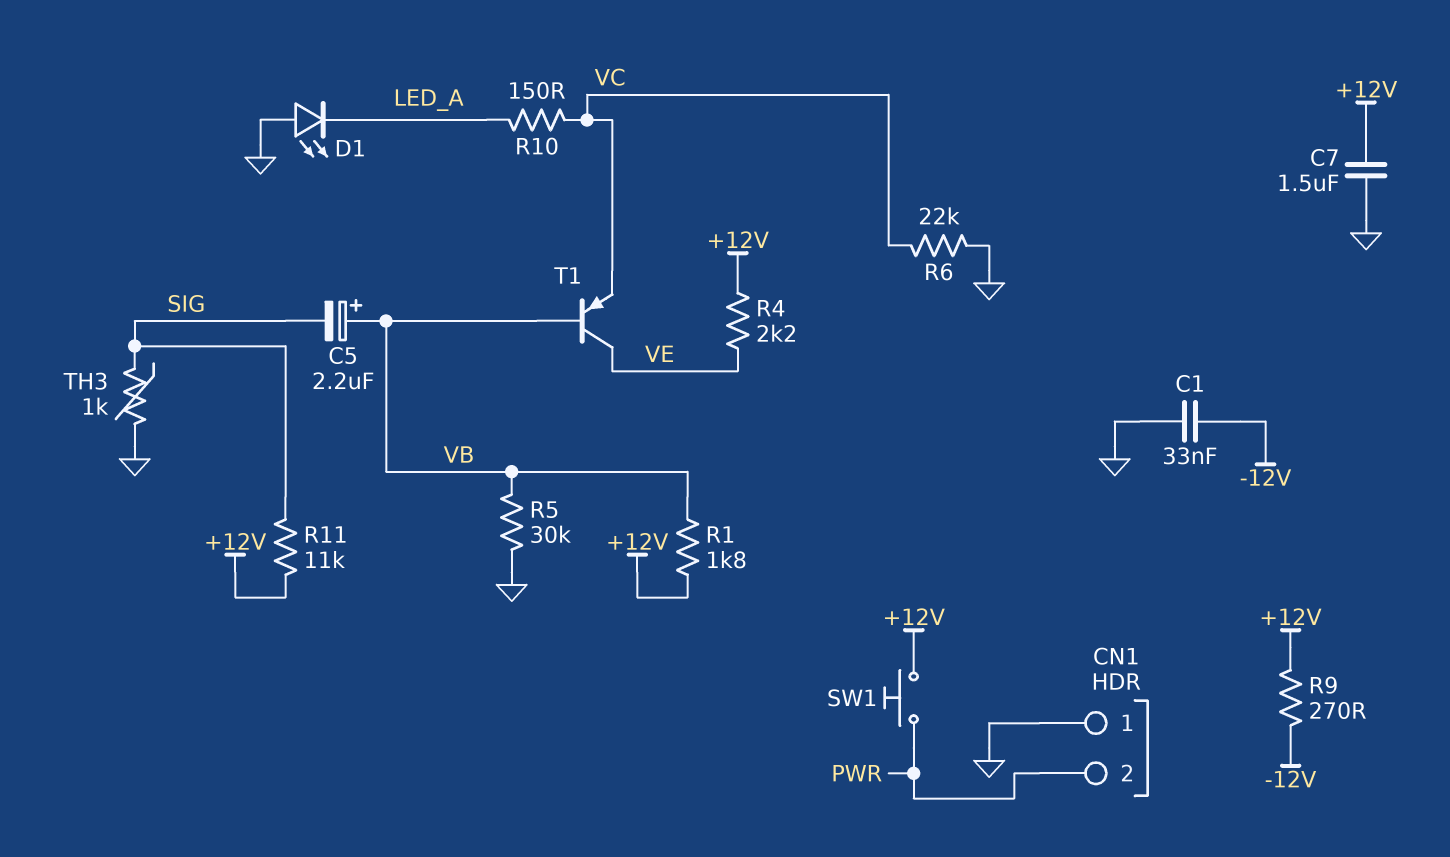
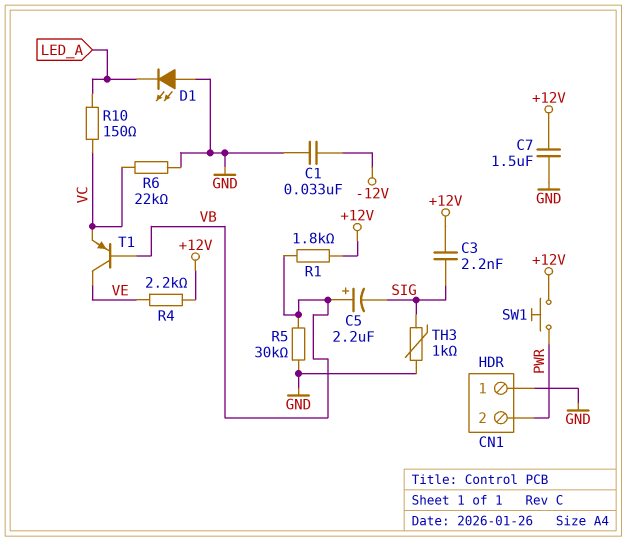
C3: none -> 2.2nF (+12V, SIG)
R9: 270 (+12V, -12V) -> none
R11: 11k (+12V, SIG) -> none

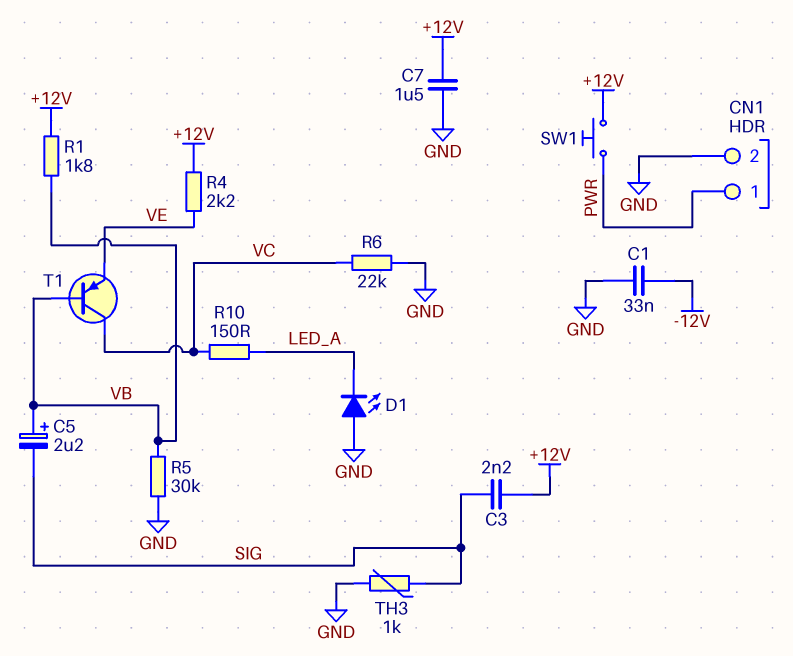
CN1 pin 1: GND -> PWR
CN1 pin 2: PWR -> GND
T1: PNP (B VB, C VE, E VC) -> PNP (B VB, C VC, E VE)

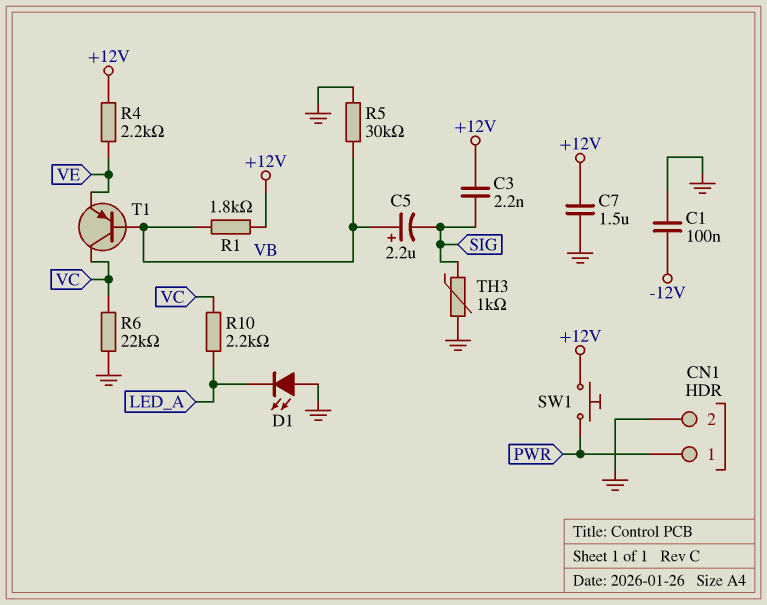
C1: 33nF (-12V, GND) -> 100nF (-12V, GND)
R10: 150 (LED_A, VC) -> 2.2k (LED_A, VC)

══════════

● **Your task**
Output nothing but the lines from the one that contains "C1: 33nF (-12V, GND) -> 100nF (-12V, GND)" through the final line of the entries above, exactly as they appear.

● **Response to the task**
C1: 33nF (-12V, GND) -> 100nF (-12V, GND)
R10: 150 (LED_A, VC) -> 2.2k (LED_A, VC)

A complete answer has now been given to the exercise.